Records from a collection
= = = = =
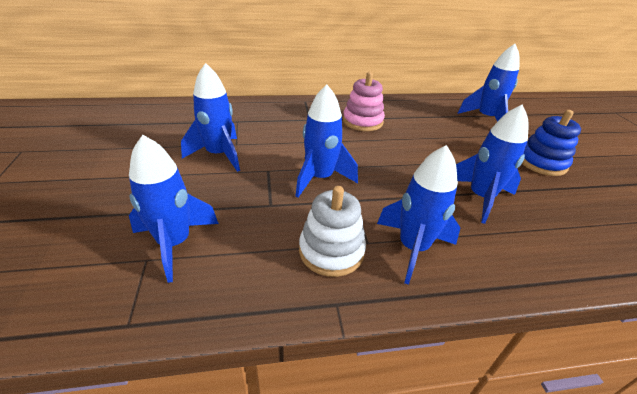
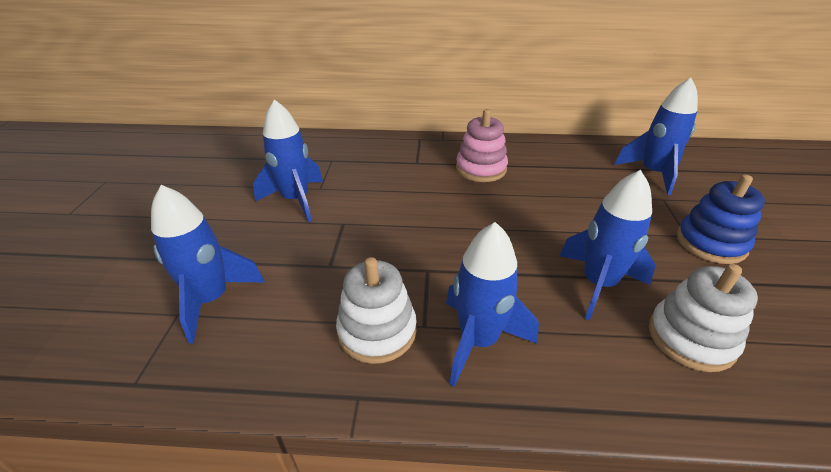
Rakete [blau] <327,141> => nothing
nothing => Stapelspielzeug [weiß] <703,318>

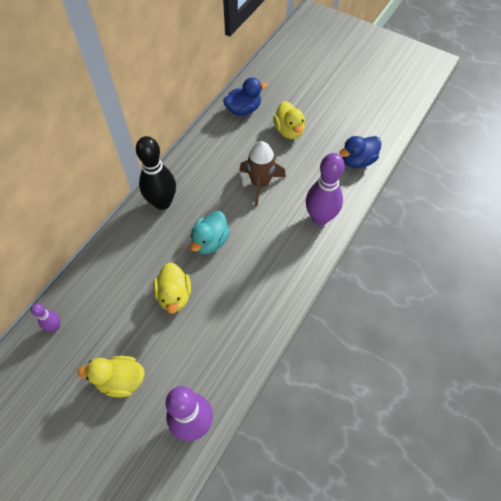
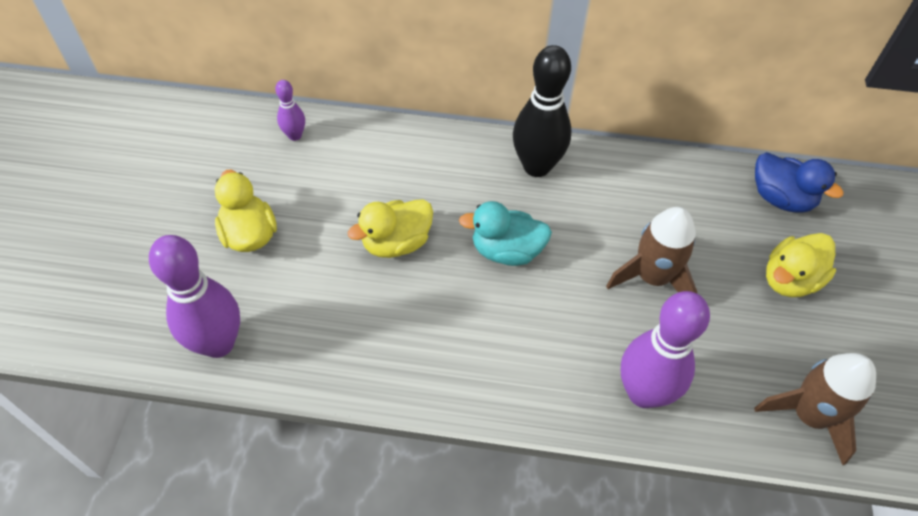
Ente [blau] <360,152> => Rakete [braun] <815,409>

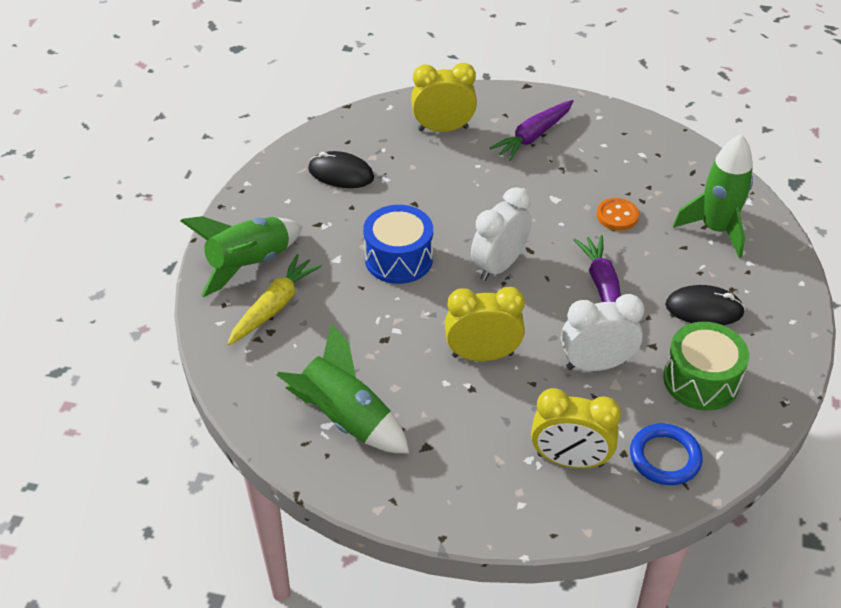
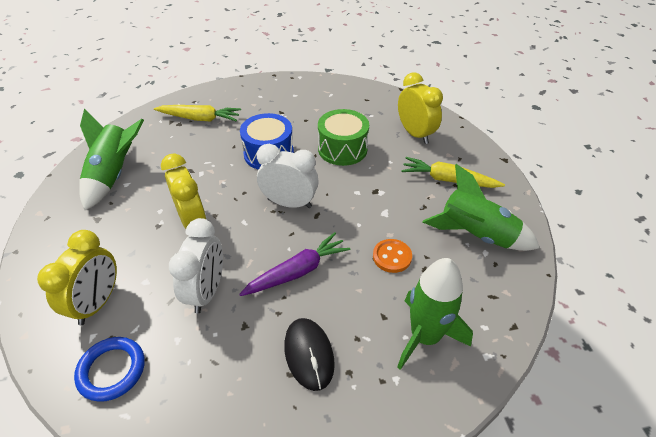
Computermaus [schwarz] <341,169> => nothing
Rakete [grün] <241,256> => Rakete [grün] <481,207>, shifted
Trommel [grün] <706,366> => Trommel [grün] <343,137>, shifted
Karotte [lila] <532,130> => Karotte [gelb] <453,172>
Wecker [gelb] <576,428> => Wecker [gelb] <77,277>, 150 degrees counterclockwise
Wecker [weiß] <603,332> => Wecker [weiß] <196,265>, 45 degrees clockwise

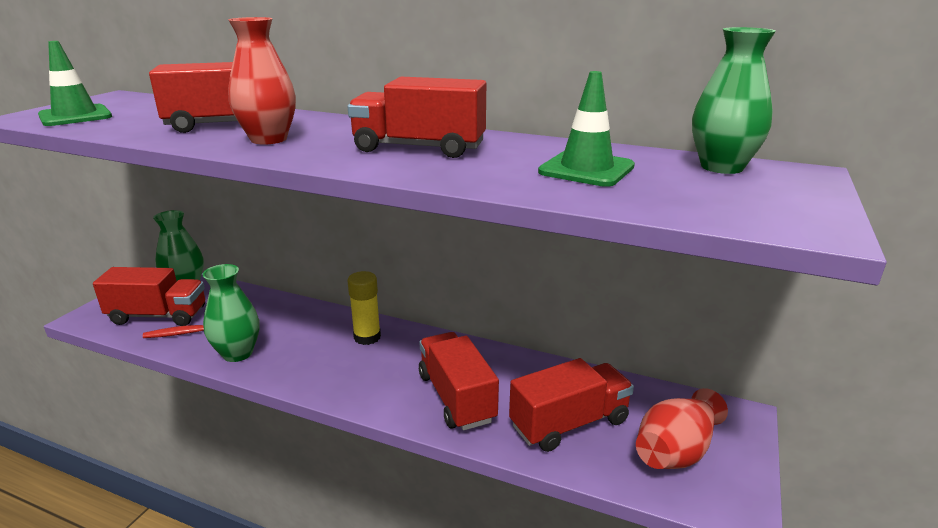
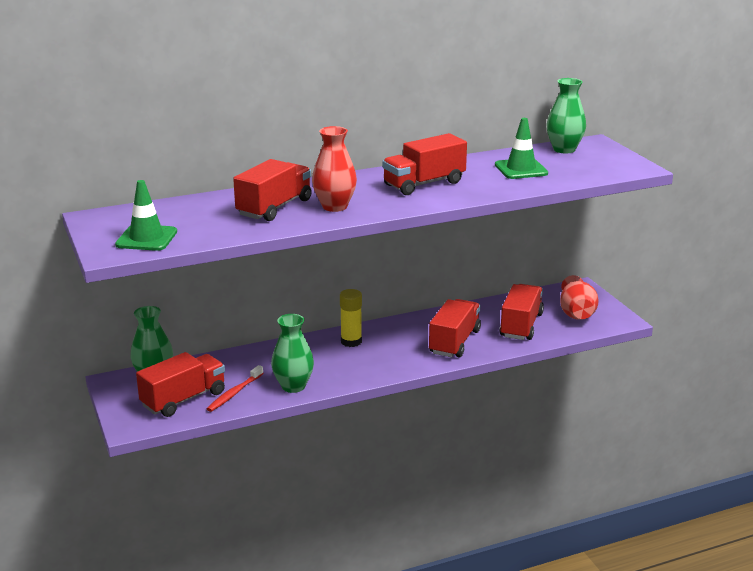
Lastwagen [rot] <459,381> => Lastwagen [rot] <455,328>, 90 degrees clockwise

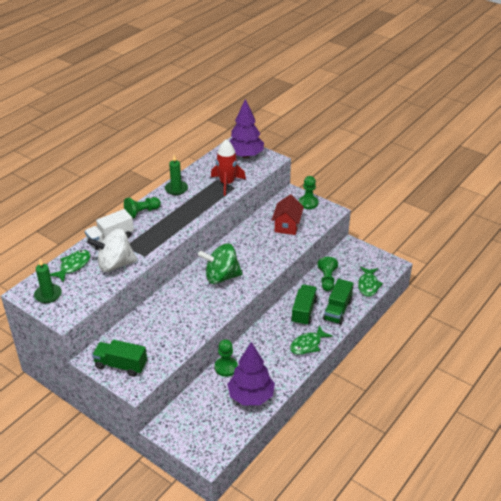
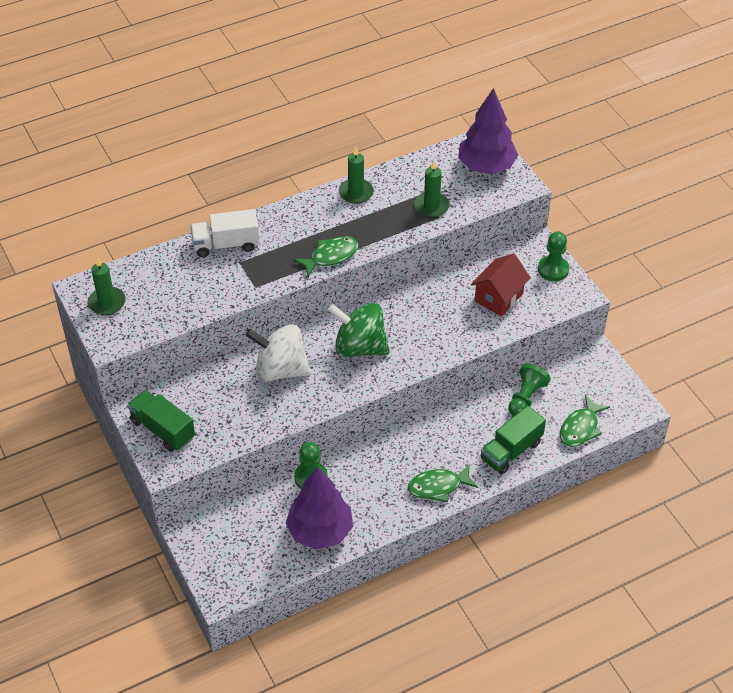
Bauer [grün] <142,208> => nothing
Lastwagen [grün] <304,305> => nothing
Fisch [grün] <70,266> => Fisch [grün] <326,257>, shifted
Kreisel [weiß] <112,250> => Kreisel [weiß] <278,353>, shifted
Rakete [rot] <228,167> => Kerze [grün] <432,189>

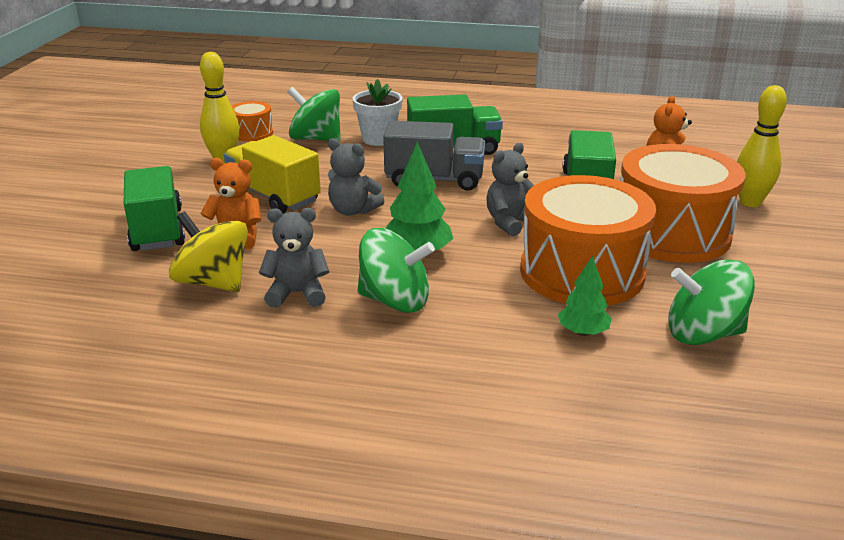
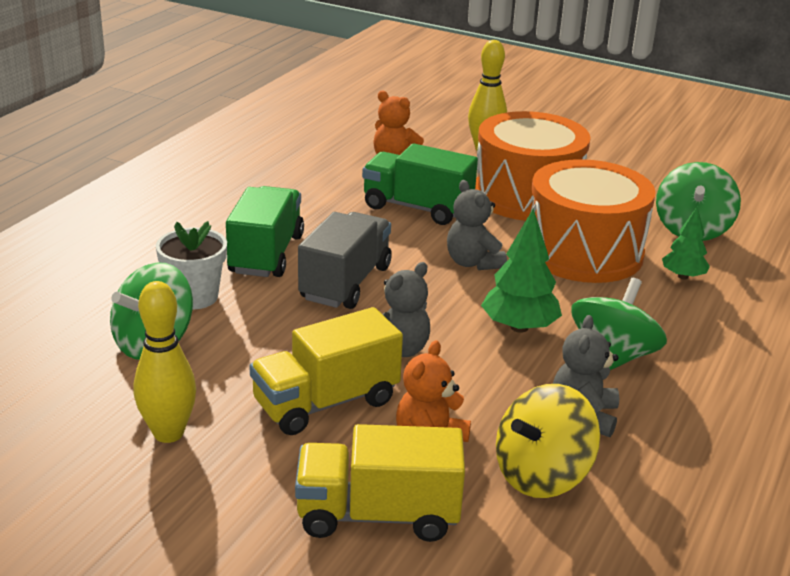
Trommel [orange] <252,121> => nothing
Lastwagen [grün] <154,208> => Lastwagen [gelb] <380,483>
= = = = =
# [TASK DETAILS]
Would you copy, word for word, only the lines above from the one containing "nothing => Stapelspielzeug [weiß] <703,318>" through the one containing "Trommel [orange] <252,121> => nothing", both included, and please leave out the pictures?

# [ANSWER BOX]
nothing => Stapelspielzeug [weiß] <703,318>

Ente [blau] <360,152> => Rakete [braun] <815,409>

Computermaus [schwarz] <341,169> => nothing
Rakete [grün] <241,256> => Rakete [grün] <481,207>, shifted
Trommel [grün] <706,366> => Trommel [grün] <343,137>, shifted
Karotte [lila] <532,130> => Karotte [gelb] <453,172>
Wecker [gelb] <576,428> => Wecker [gelb] <77,277>, 150 degrees counterclockwise
Wecker [weiß] <603,332> => Wecker [weiß] <196,265>, 45 degrees clockwise

Lastwagen [rot] <459,381> => Lastwagen [rot] <455,328>, 90 degrees clockwise

Bauer [grün] <142,208> => nothing
Lastwagen [grün] <304,305> => nothing
Fisch [grün] <70,266> => Fisch [grün] <326,257>, shifted
Kreisel [weiß] <112,250> => Kreisel [weiß] <278,353>, shifted
Rakete [rot] <228,167> => Kerze [grün] <432,189>

Trommel [orange] <252,121> => nothing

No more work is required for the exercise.